_Task goal:_ Would you please return the lines of the entries below starting at the line that has "camera: 15 degrees left, 0 degrees up" and ending at the line that has "(271, 434) = (443, 324): brown", both included, exactly as they are?

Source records
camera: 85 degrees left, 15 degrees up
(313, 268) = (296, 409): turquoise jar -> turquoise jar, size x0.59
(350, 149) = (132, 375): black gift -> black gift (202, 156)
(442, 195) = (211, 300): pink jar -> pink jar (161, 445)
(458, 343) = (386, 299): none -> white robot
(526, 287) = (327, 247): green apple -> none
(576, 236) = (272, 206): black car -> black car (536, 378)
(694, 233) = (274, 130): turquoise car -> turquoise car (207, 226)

...

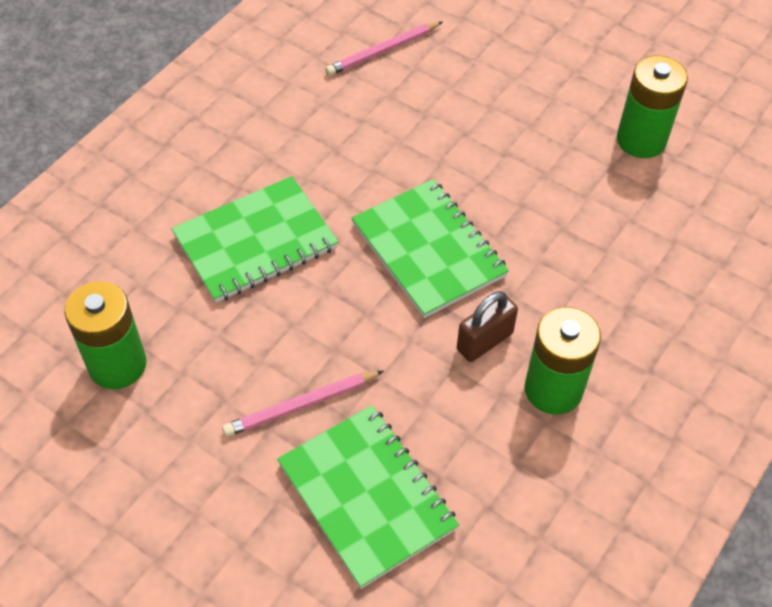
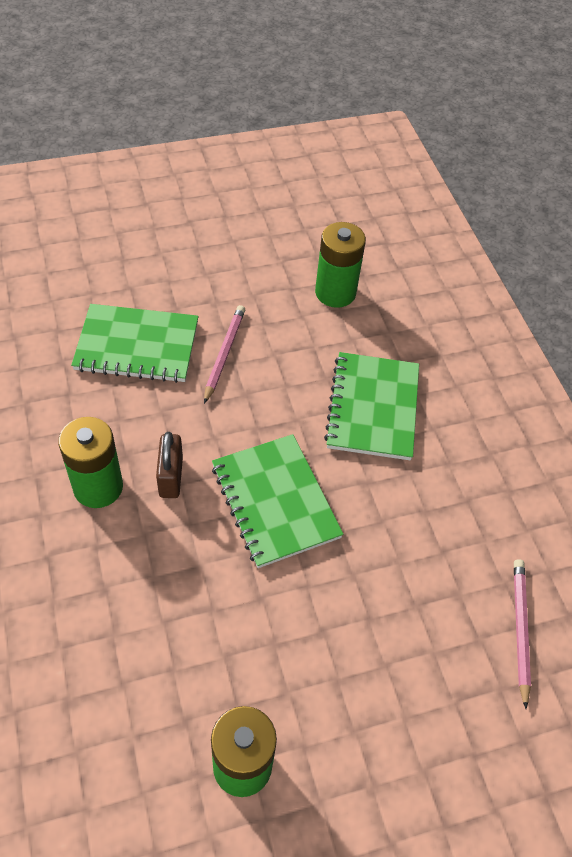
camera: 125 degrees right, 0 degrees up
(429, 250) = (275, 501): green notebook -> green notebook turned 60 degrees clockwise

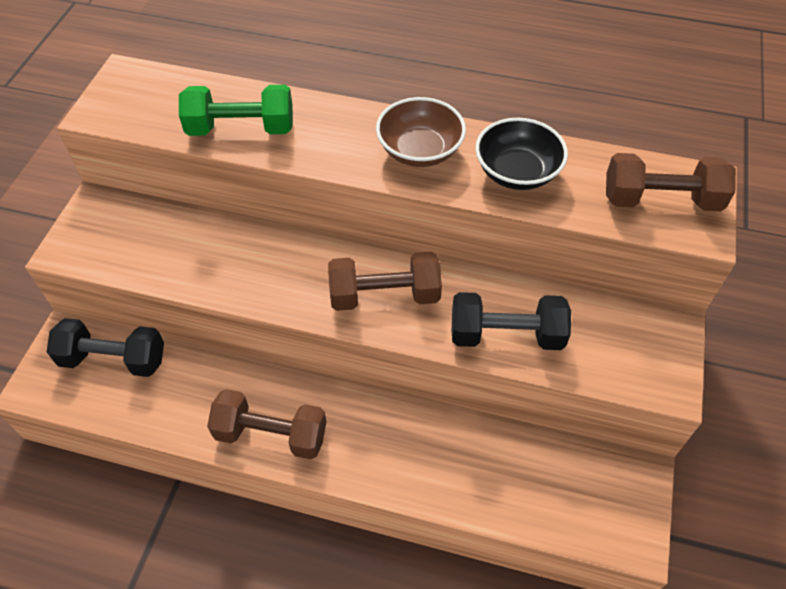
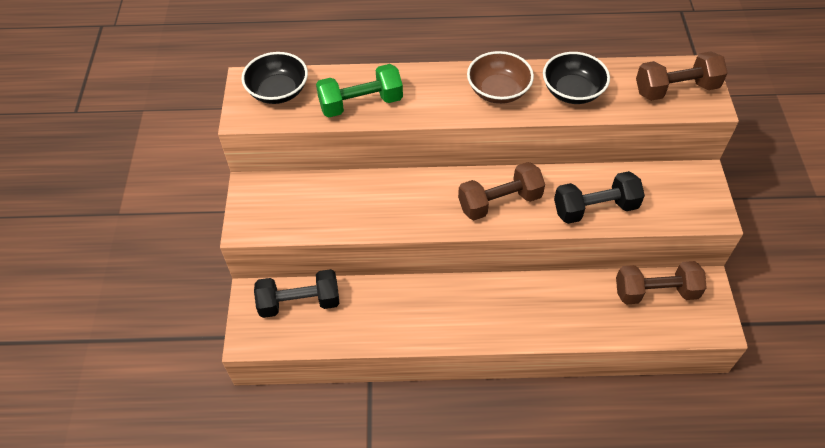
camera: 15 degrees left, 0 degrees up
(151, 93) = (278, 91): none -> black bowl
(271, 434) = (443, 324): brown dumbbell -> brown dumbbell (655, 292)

_Solution for this exercise:_
camera: 15 degrees left, 0 degrees up
(151, 93) = (278, 91): none -> black bowl
(271, 434) = (443, 324): brown dumbbell -> brown dumbbell (655, 292)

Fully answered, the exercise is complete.